**AVAILABLE DATA**:
• • • • •
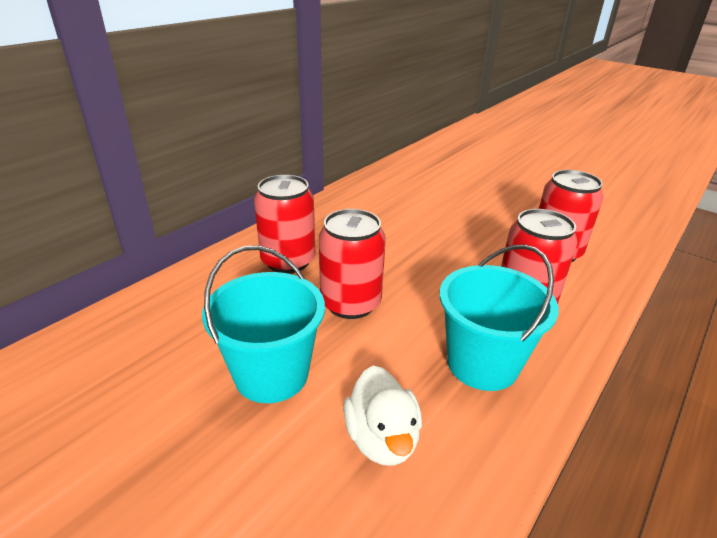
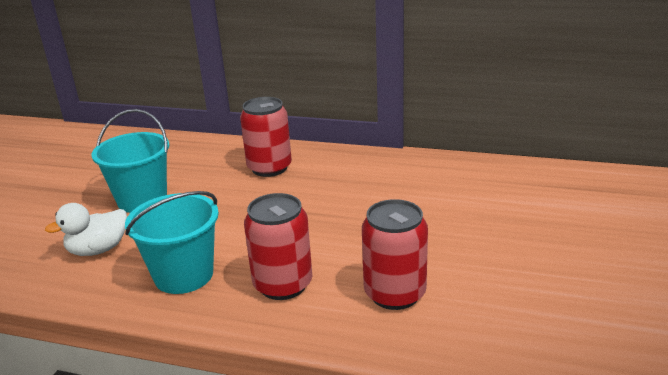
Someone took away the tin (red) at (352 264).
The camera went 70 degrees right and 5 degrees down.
• • • • •
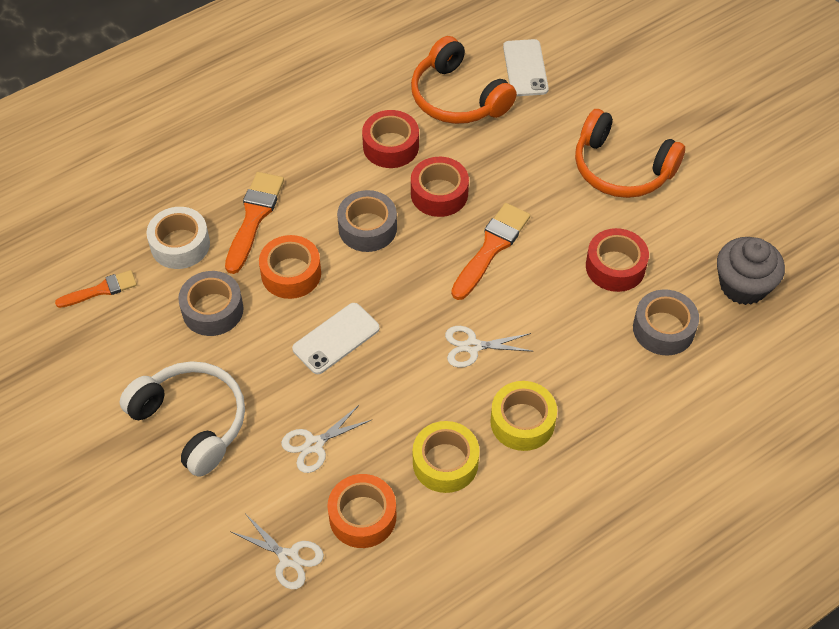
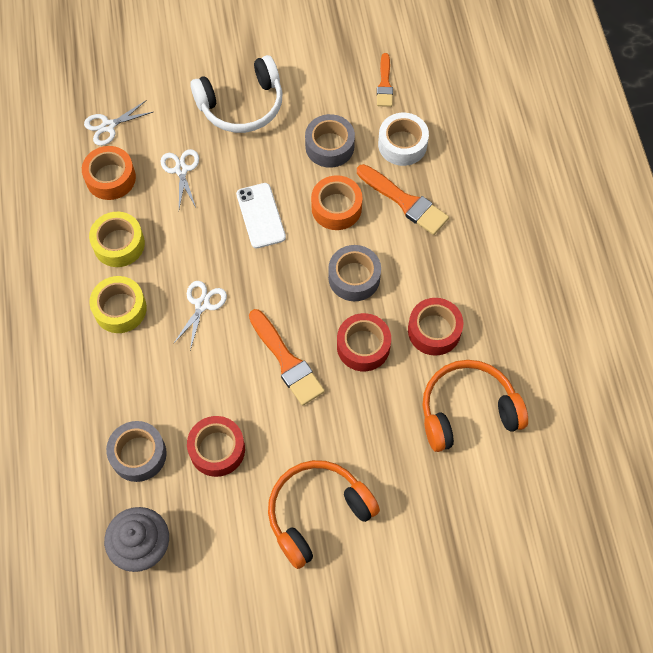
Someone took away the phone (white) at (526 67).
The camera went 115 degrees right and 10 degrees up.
• • • • •
Look through the entries above; find each line with the word "took" and copy it.

Someone took away the tin (red) at (352 264).
Someone took away the phone (white) at (526 67).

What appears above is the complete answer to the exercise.